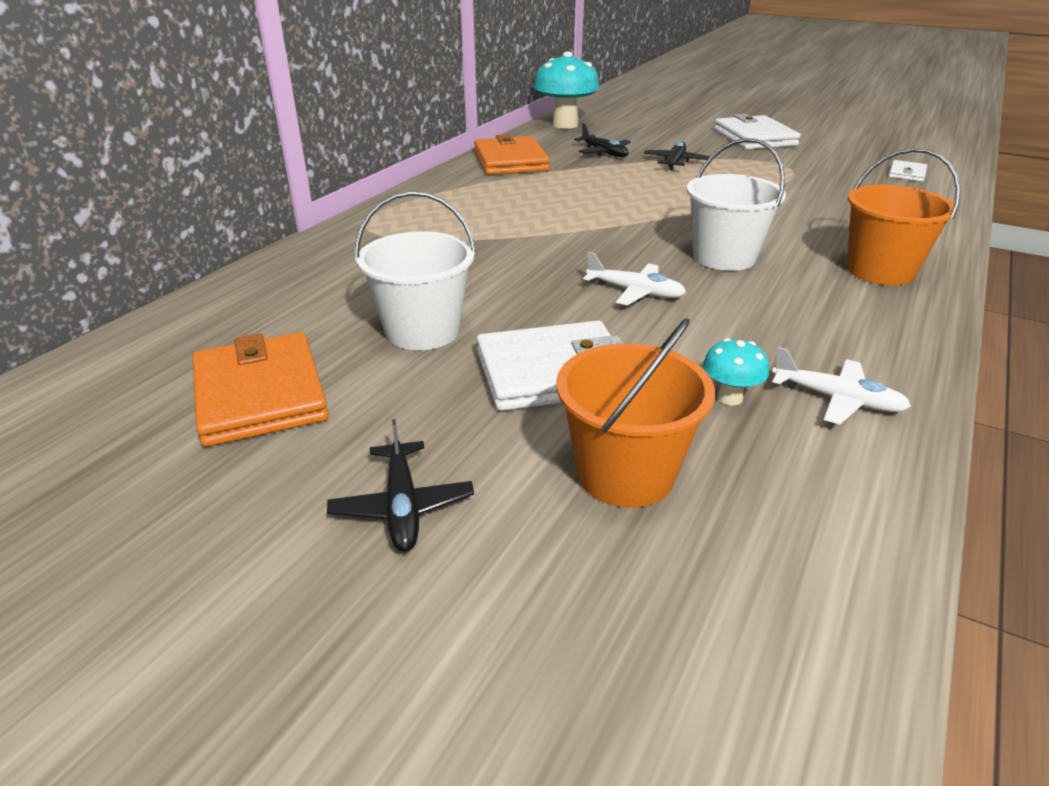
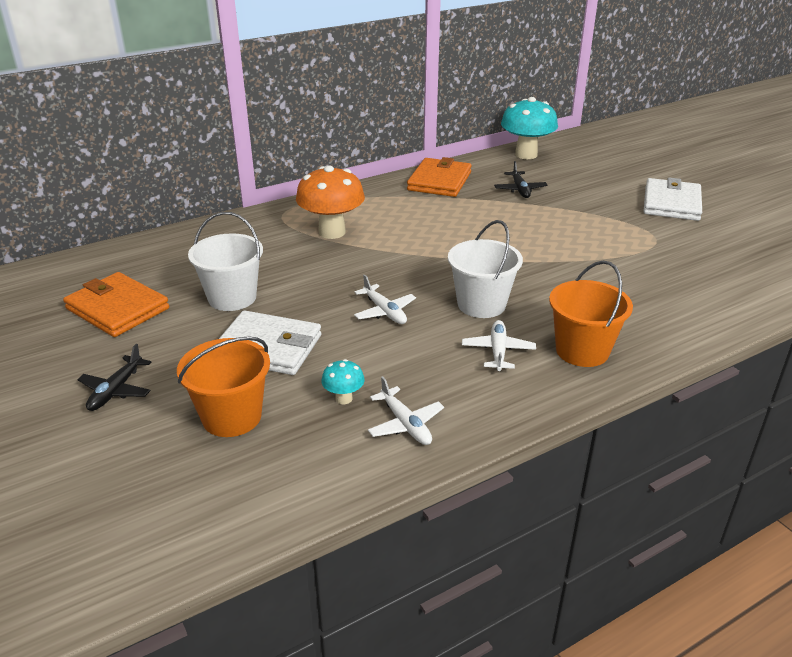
camera: 30 degrees right, 0 degrees up
orange wallet [193,332,329,447] -> orange wallet turned 60 degrees counterclockwise [63,272,169,337]
black plane [644,141,709,170] -> none
white wallet [889,160,927,182] -> none
none -> orange mushroom [296,165,365,239]
none -> white plane [462,320,536,371]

++++++++++

#### TASK DETAILS:
Look through the data above for the word "plane". Report each line where it occurs.

#### EXPECTED ANSWER:
black plane [644,141,709,170] -> none
none -> white plane [462,320,536,371]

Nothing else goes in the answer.